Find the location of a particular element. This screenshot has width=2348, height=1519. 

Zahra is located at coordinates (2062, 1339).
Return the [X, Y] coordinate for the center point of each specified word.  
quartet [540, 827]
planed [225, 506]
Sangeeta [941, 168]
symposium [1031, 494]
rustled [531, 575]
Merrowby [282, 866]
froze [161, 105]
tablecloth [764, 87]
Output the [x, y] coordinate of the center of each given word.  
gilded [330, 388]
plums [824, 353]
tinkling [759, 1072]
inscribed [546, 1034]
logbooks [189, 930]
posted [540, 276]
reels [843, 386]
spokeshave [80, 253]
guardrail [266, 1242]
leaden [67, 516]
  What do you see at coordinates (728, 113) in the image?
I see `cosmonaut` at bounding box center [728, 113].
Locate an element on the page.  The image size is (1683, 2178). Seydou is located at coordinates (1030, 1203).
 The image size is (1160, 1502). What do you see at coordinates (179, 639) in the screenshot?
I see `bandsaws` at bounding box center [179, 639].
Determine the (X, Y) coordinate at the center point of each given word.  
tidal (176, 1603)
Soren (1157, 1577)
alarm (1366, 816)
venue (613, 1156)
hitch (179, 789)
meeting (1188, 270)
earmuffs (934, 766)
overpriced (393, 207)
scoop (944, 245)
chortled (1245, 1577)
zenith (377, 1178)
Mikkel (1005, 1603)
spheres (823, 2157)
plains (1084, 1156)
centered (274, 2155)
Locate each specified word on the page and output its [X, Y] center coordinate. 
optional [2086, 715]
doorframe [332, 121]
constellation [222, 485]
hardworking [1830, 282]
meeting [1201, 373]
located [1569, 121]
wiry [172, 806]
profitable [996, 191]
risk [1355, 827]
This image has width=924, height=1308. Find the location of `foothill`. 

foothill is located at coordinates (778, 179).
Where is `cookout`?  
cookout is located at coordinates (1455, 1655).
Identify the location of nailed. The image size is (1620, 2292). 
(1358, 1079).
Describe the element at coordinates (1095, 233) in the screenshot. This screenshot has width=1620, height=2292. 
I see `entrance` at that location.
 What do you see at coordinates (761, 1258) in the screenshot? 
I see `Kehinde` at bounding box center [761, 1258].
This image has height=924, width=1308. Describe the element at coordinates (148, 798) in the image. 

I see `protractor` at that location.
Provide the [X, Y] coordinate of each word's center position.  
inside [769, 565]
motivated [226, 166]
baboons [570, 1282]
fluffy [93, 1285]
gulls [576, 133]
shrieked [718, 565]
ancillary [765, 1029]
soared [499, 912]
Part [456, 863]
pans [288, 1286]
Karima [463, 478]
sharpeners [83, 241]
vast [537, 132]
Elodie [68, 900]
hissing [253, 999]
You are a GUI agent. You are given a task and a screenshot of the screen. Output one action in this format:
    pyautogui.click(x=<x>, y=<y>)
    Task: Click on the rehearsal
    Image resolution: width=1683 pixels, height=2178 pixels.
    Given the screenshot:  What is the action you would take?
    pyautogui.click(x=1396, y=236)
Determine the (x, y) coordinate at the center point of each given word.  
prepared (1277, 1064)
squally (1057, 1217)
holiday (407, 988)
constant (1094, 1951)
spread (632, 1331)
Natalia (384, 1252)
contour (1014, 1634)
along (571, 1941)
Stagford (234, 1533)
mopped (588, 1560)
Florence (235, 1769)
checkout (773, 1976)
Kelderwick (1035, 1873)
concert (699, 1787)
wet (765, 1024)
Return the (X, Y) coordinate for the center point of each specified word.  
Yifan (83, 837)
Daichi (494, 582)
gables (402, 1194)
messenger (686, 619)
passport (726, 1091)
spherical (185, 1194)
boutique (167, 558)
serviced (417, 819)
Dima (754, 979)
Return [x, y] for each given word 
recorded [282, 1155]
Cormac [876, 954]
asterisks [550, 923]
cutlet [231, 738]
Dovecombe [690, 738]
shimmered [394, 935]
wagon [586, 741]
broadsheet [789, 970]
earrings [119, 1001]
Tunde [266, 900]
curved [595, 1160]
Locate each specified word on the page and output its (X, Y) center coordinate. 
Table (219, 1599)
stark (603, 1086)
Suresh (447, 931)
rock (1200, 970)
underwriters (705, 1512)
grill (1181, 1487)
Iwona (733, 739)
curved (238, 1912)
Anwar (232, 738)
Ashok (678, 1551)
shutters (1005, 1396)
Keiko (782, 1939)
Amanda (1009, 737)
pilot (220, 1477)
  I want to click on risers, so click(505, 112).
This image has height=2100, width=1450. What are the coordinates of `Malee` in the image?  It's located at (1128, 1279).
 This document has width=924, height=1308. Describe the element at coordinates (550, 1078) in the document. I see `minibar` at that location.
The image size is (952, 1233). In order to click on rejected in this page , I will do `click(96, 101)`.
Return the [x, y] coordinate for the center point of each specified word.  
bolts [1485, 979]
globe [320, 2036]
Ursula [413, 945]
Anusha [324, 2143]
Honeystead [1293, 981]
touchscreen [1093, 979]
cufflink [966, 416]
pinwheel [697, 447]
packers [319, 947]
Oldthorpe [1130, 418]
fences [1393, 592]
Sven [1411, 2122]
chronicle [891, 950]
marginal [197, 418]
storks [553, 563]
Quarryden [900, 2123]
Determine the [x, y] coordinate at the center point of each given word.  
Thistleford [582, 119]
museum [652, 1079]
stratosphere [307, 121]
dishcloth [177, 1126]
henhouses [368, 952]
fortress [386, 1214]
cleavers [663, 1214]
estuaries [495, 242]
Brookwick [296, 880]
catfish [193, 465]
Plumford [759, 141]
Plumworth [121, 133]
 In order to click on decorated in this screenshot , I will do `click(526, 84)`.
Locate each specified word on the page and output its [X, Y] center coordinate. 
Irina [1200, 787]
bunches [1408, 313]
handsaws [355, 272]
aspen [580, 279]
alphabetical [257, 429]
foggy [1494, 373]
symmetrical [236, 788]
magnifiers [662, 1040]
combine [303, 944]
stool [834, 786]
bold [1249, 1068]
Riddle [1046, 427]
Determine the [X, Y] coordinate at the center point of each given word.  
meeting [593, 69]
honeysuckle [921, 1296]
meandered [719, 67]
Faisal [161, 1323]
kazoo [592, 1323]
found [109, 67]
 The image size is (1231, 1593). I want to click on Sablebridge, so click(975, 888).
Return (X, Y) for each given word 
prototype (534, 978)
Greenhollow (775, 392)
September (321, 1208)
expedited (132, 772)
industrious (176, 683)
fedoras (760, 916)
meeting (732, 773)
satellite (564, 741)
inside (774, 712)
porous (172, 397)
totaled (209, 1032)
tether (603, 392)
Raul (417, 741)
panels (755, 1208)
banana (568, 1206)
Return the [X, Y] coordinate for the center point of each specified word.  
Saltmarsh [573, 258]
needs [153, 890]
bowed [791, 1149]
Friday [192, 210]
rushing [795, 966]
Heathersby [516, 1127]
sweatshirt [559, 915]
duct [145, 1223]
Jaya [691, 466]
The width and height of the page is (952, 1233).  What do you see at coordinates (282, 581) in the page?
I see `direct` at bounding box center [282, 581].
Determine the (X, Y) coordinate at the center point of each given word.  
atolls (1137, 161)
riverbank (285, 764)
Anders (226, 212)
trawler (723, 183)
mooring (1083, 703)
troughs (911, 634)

______________________________

— Exercise aim —
Copy every item above word for word, with nothing changed or left out.

— Exercise answer —
Find the location of a particular element. This screenshot has width=2348, height=1519. 

Zahra is located at coordinates (2062, 1339).
Return the [X, Y] coordinate for the center point of each specified word.  
quartet [540, 827]
planed [225, 506]
Sangeeta [941, 168]
symposium [1031, 494]
rustled [531, 575]
Merrowby [282, 866]
froze [161, 105]
tablecloth [764, 87]
Output the [x, y] coordinate of the center of each given word.  
gilded [330, 388]
plums [824, 353]
tinkling [759, 1072]
inscribed [546, 1034]
logbooks [189, 930]
posted [540, 276]
reels [843, 386]
spokeshave [80, 253]
guardrail [266, 1242]
leaden [67, 516]
  What do you see at coordinates (728, 113) in the image?
I see `cosmonaut` at bounding box center [728, 113].
Locate an element on the page.  The image size is (1683, 2178). Seydou is located at coordinates (1030, 1203).
 The image size is (1160, 1502). What do you see at coordinates (179, 639) in the screenshot?
I see `bandsaws` at bounding box center [179, 639].
Determine the (X, Y) coordinate at the center point of each given word.  
tidal (176, 1603)
Soren (1157, 1577)
alarm (1366, 816)
venue (613, 1156)
hitch (179, 789)
meeting (1188, 270)
earmuffs (934, 766)
overpriced (393, 207)
scoop (944, 245)
chortled (1245, 1577)
zenith (377, 1178)
Mikkel (1005, 1603)
spheres (823, 2157)
plains (1084, 1156)
centered (274, 2155)
Locate each specified word on the page and output its [X, Y] center coordinate. 
optional [2086, 715]
doorframe [332, 121]
constellation [222, 485]
hardworking [1830, 282]
meeting [1201, 373]
located [1569, 121]
wiry [172, 806]
profitable [996, 191]
risk [1355, 827]
This image has width=924, height=1308. Find the location of `foothill`. 

foothill is located at coordinates (778, 179).
Where is `cookout`?  
cookout is located at coordinates (1455, 1655).
Identify the location of nailed. The image size is (1620, 2292). 
(1358, 1079).
Describe the element at coordinates (1095, 233) in the screenshot. This screenshot has width=1620, height=2292. 
I see `entrance` at that location.
 What do you see at coordinates (761, 1258) in the screenshot? 
I see `Kehinde` at bounding box center [761, 1258].
This image has height=924, width=1308. Describe the element at coordinates (148, 798) in the image. 

I see `protractor` at that location.
Provide the [X, Y] coordinate of each word's center position.  
inside [769, 565]
motivated [226, 166]
baboons [570, 1282]
fluffy [93, 1285]
gulls [576, 133]
shrieked [718, 565]
ancillary [765, 1029]
soared [499, 912]
Part [456, 863]
pans [288, 1286]
Karima [463, 478]
sharpeners [83, 241]
vast [537, 132]
Elodie [68, 900]
hissing [253, 999]
You are a GUI agent. You are given a task and a screenshot of the screen. Output one action in this format:
    pyautogui.click(x=<x>, y=<y>)
    Task: Click on the rehearsal
    Image resolution: width=1683 pixels, height=2178 pixels.
    Given the screenshot:  What is the action you would take?
    pyautogui.click(x=1396, y=236)
Determine the (x, y) coordinate at the center point of each given word.  
prepared (1277, 1064)
squally (1057, 1217)
holiday (407, 988)
constant (1094, 1951)
spread (632, 1331)
Natalia (384, 1252)
contour (1014, 1634)
along (571, 1941)
Stagford (234, 1533)
mopped (588, 1560)
Florence (235, 1769)
checkout (773, 1976)
Kelderwick (1035, 1873)
concert (699, 1787)
wet (765, 1024)
Return the (X, Y) coordinate for the center point of each specified word.  
Yifan (83, 837)
Daichi (494, 582)
gables (402, 1194)
messenger (686, 619)
passport (726, 1091)
spherical (185, 1194)
boutique (167, 558)
serviced (417, 819)
Dima (754, 979)
Return [x, y] for each given word 
recorded [282, 1155]
Cormac [876, 954]
asterisks [550, 923]
cutlet [231, 738]
Dovecombe [690, 738]
shimmered [394, 935]
wagon [586, 741]
broadsheet [789, 970]
earrings [119, 1001]
Tunde [266, 900]
curved [595, 1160]
Locate each specified word on the page and output its (X, Y) center coordinate. 
Table (219, 1599)
stark (603, 1086)
Suresh (447, 931)
rock (1200, 970)
underwriters (705, 1512)
grill (1181, 1487)
Iwona (733, 739)
curved (238, 1912)
Anwar (232, 738)
Ashok (678, 1551)
shutters (1005, 1396)
Keiko (782, 1939)
Amanda (1009, 737)
pilot (220, 1477)
  I want to click on risers, so click(505, 112).
This image has height=2100, width=1450. What are the coordinates of `Malee` in the image?  It's located at (1128, 1279).
 This document has width=924, height=1308. Describe the element at coordinates (550, 1078) in the document. I see `minibar` at that location.
The image size is (952, 1233). In order to click on rejected in this page , I will do `click(96, 101)`.
Return the [x, y] coordinate for the center point of each specified word.  
bolts [1485, 979]
globe [320, 2036]
Ursula [413, 945]
Anusha [324, 2143]
Honeystead [1293, 981]
touchscreen [1093, 979]
cufflink [966, 416]
pinwheel [697, 447]
packers [319, 947]
Oldthorpe [1130, 418]
fences [1393, 592]
Sven [1411, 2122]
chronicle [891, 950]
marginal [197, 418]
storks [553, 563]
Quarryden [900, 2123]
Determine the [x, y] coordinate at the center point of each given word.  
Thistleford [582, 119]
museum [652, 1079]
stratosphere [307, 121]
dishcloth [177, 1126]
henhouses [368, 952]
fortress [386, 1214]
cleavers [663, 1214]
estuaries [495, 242]
Brookwick [296, 880]
catfish [193, 465]
Plumford [759, 141]
Plumworth [121, 133]
 In order to click on decorated in this screenshot , I will do `click(526, 84)`.
Locate each specified word on the page and output its [X, Y] center coordinate. 
Irina [1200, 787]
bunches [1408, 313]
handsaws [355, 272]
aspen [580, 279]
alphabetical [257, 429]
foggy [1494, 373]
symmetrical [236, 788]
magnifiers [662, 1040]
combine [303, 944]
stool [834, 786]
bold [1249, 1068]
Riddle [1046, 427]
Determine the [X, Y] coordinate at the center point of each given word.  
meeting [593, 69]
honeysuckle [921, 1296]
meandered [719, 67]
Faisal [161, 1323]
kazoo [592, 1323]
found [109, 67]
 The image size is (1231, 1593). I want to click on Sablebridge, so click(975, 888).
Return (X, Y) for each given word 
prototype (534, 978)
Greenhollow (775, 392)
September (321, 1208)
expedited (132, 772)
industrious (176, 683)
fedoras (760, 916)
meeting (732, 773)
satellite (564, 741)
inside (774, 712)
porous (172, 397)
totaled (209, 1032)
tether (603, 392)
Raul (417, 741)
panels (755, 1208)
banana (568, 1206)
Return the [X, Y] coordinate for the center point of each specified word.  
Saltmarsh [573, 258]
needs [153, 890]
bowed [791, 1149]
Friday [192, 210]
rushing [795, 966]
Heathersby [516, 1127]
sweatshirt [559, 915]
duct [145, 1223]
Jaya [691, 466]
The width and height of the page is (952, 1233).  What do you see at coordinates (282, 581) in the page?
I see `direct` at bounding box center [282, 581].
Determine the (X, Y) coordinate at the center point of each given word.  
atolls (1137, 161)
riverbank (285, 764)
Anders (226, 212)
trawler (723, 183)
mooring (1083, 703)
troughs (911, 634)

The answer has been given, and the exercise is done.